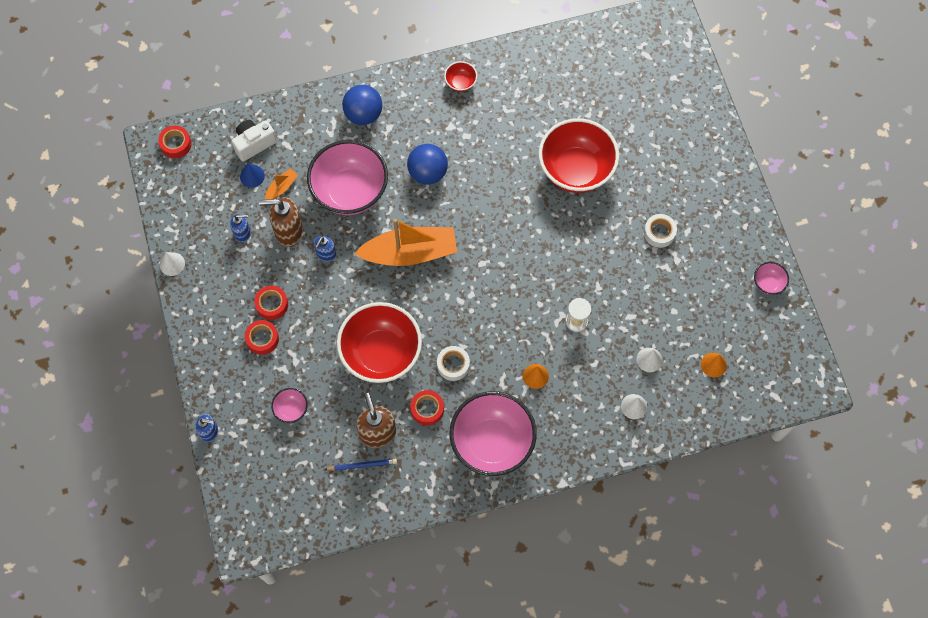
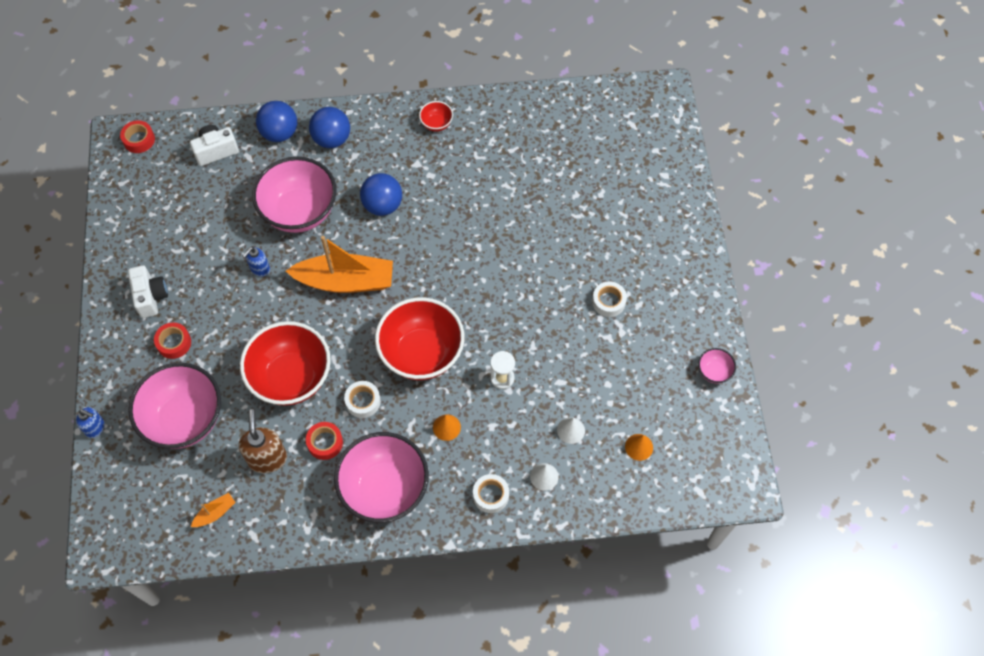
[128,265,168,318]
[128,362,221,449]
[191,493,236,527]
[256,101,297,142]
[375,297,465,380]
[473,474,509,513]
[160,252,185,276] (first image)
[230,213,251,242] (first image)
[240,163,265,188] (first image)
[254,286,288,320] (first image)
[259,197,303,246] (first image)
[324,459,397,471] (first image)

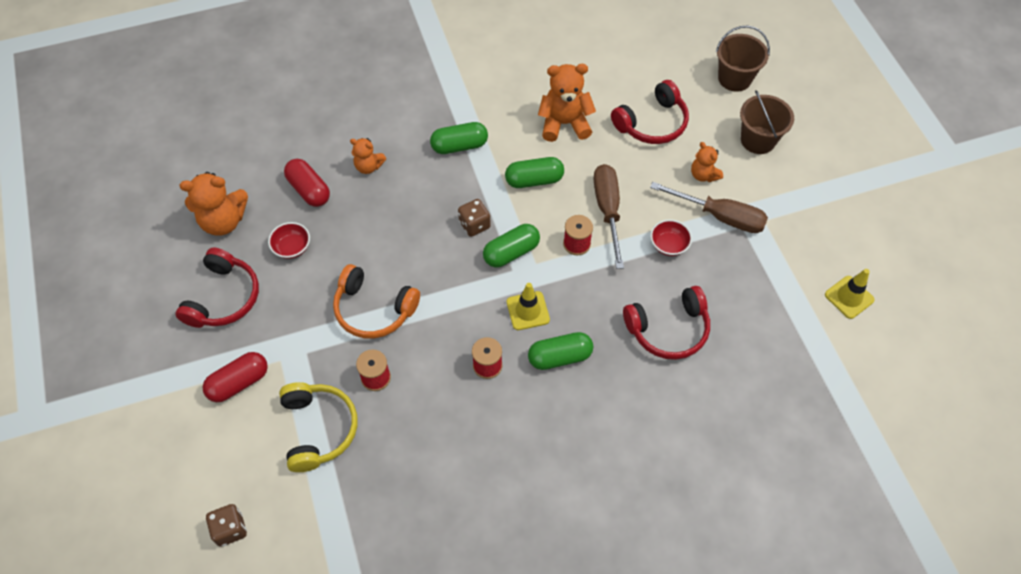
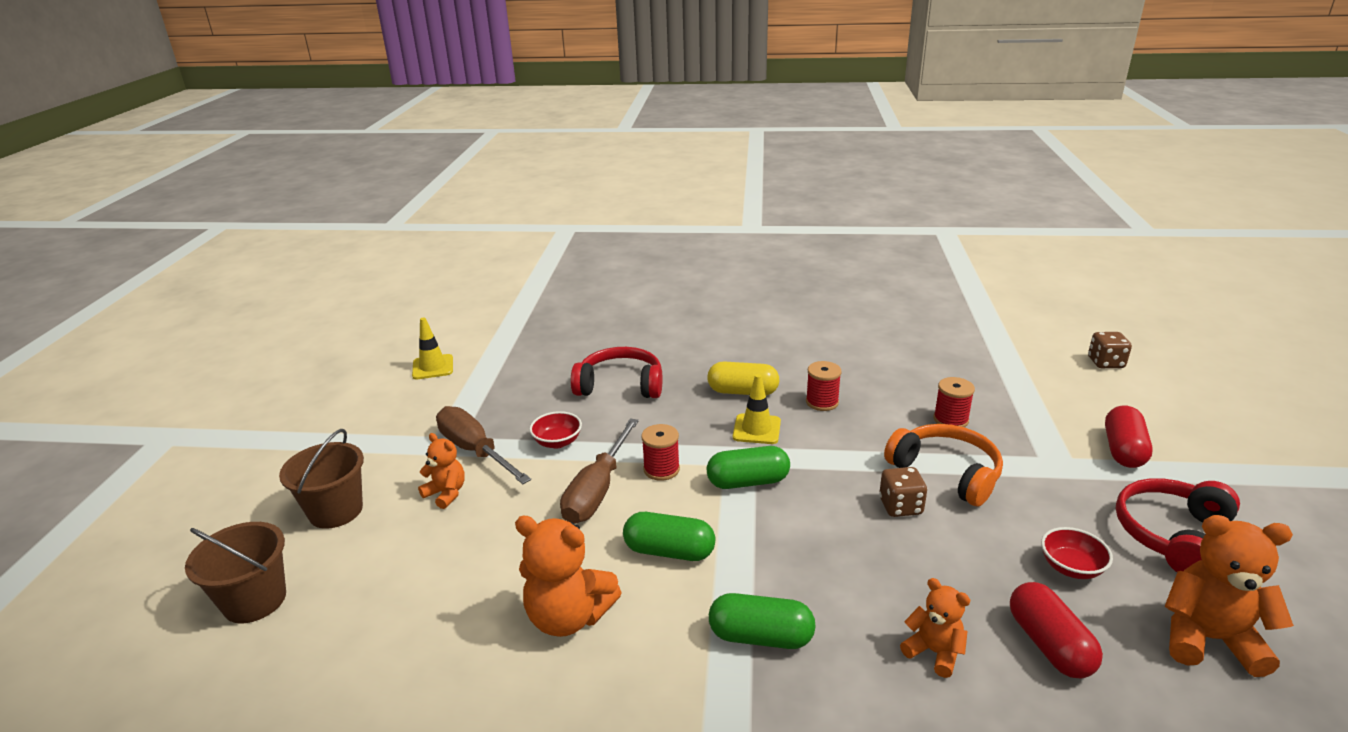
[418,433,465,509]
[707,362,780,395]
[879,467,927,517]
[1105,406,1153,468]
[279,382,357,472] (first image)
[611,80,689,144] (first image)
---
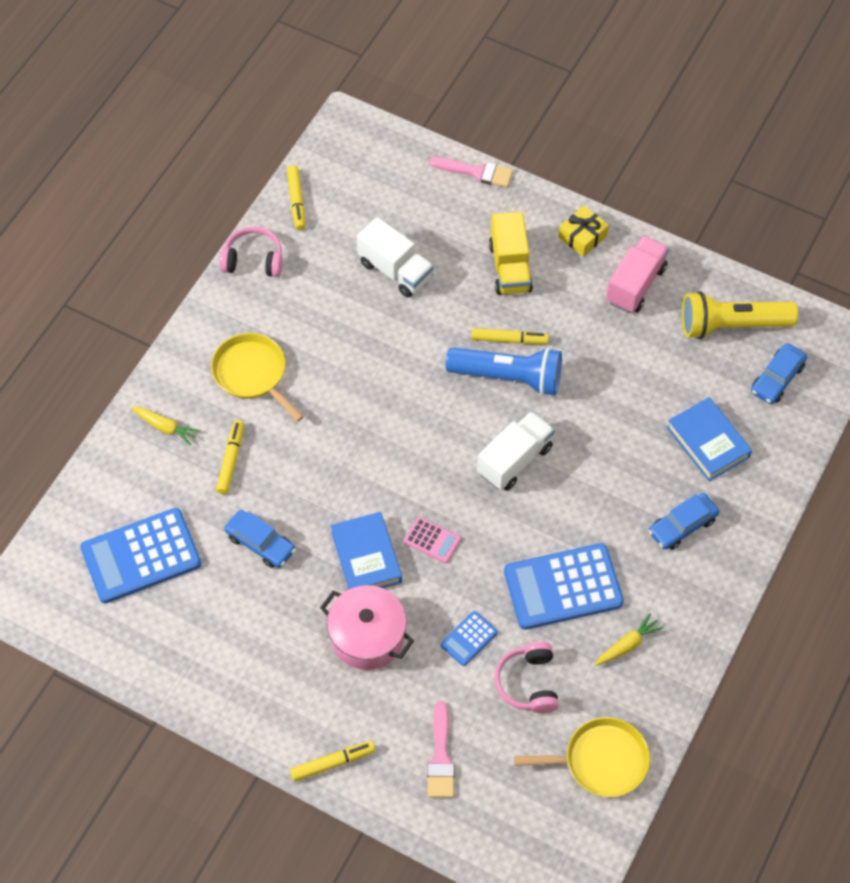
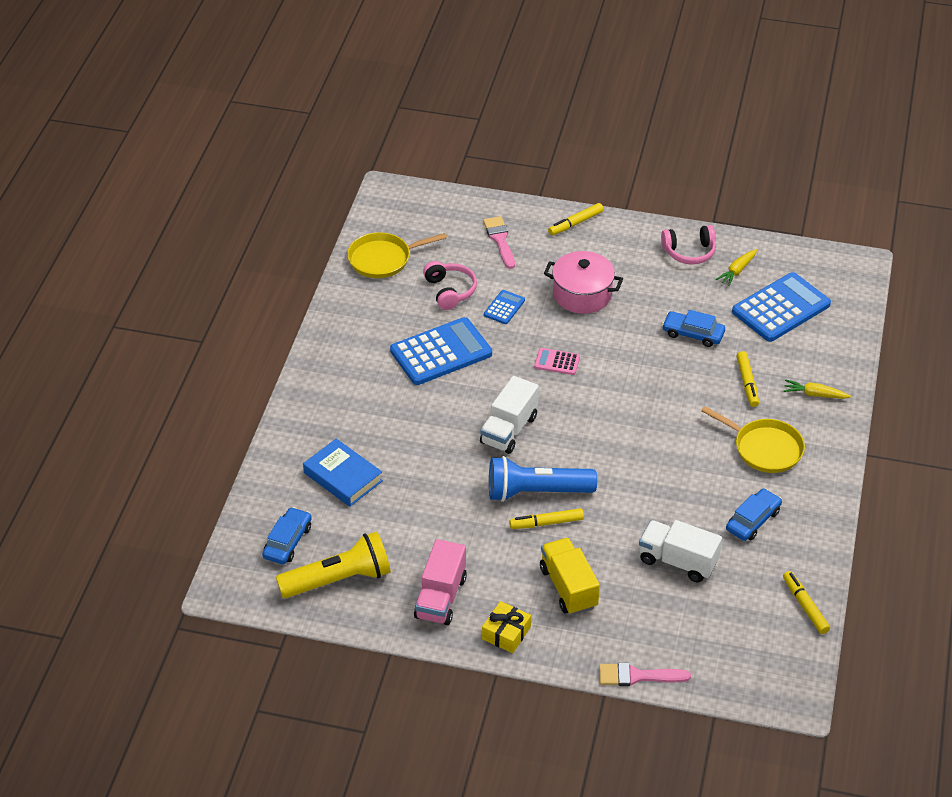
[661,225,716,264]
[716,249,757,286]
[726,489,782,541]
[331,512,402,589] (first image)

• WHAT TO WORK ON:
In the entries above, find the line holding "[128,265,168,318]" and the line holding "[259,197,303,246] (first image)"; print both of them and every line between, exactly, and nothing else.

• EXERCISE ANSWER:
[128,265,168,318]
[128,362,221,449]
[191,493,236,527]
[256,101,297,142]
[375,297,465,380]
[473,474,509,513]
[160,252,185,276] (first image)
[230,213,251,242] (first image)
[240,163,265,188] (first image)
[254,286,288,320] (first image)
[259,197,303,246] (first image)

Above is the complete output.